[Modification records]
=== Section Start ===

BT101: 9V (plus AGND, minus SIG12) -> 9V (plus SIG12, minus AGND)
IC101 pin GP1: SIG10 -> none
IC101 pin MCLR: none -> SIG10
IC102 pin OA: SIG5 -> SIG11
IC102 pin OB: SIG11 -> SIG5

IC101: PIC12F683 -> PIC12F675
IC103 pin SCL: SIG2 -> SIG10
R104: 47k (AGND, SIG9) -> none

=== Section End ===

=== TASK REQUIREMENTS ===
Transcribe, in full, each record that appears above.

=== EXERCISE ANSWER ===
BT101: 9V (plus AGND, minus SIG12) -> 9V (plus SIG12, minus AGND)
IC101 pin GP1: SIG10 -> none
IC101 pin MCLR: none -> SIG10
IC102 pin OA: SIG5 -> SIG11
IC102 pin OB: SIG11 -> SIG5

IC101: PIC12F683 -> PIC12F675
IC103 pin SCL: SIG2 -> SIG10
R104: 47k (AGND, SIG9) -> none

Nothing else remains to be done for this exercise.